Task goal – Begin at the line below that has "(227, 410) = (146, 500): none" and stop after the line that has "(543, 313) = (470, 507): brown". Please restate only those lines, word for word.

---------- Available data

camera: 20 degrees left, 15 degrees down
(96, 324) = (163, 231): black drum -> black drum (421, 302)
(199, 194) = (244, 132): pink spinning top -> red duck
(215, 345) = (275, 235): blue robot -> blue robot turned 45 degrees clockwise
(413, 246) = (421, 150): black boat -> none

--------------------
---------- Available data

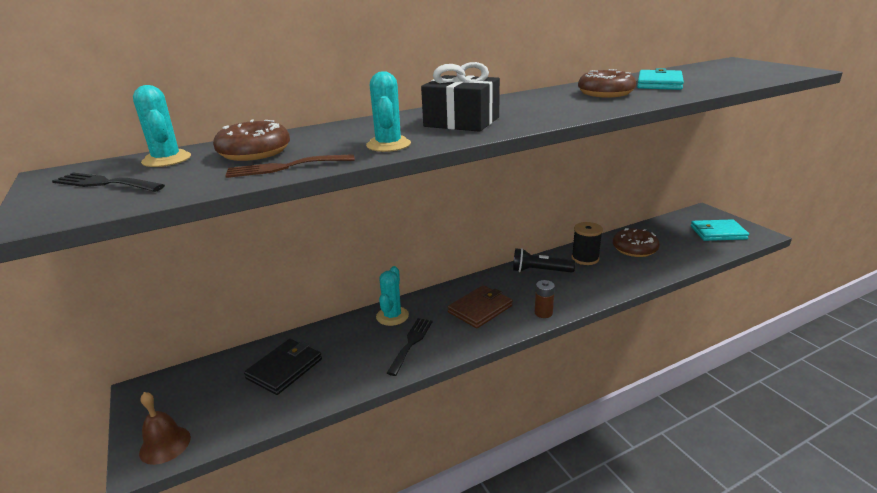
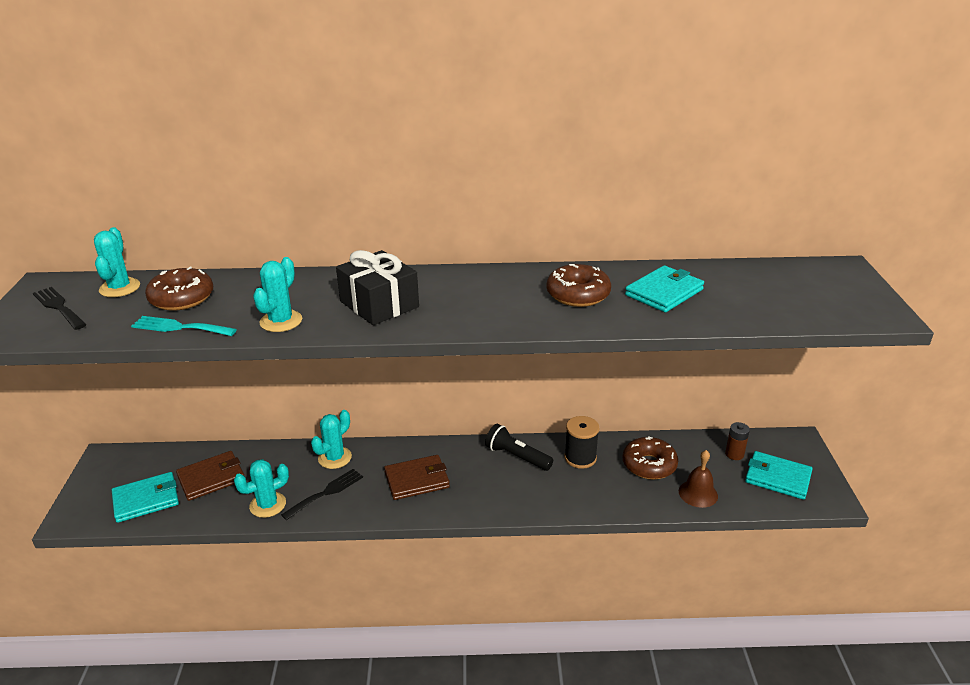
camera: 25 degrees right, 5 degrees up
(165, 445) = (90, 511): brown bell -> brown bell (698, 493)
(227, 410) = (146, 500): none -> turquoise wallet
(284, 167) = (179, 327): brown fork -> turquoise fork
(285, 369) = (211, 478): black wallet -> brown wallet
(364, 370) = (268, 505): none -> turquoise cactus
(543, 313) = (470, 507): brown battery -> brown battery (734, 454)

--------------------

Task solution –
(227, 410) = (146, 500): none -> turquoise wallet
(284, 167) = (179, 327): brown fork -> turquoise fork
(285, 369) = (211, 478): black wallet -> brown wallet
(364, 370) = (268, 505): none -> turquoise cactus
(543, 313) = (470, 507): brown battery -> brown battery (734, 454)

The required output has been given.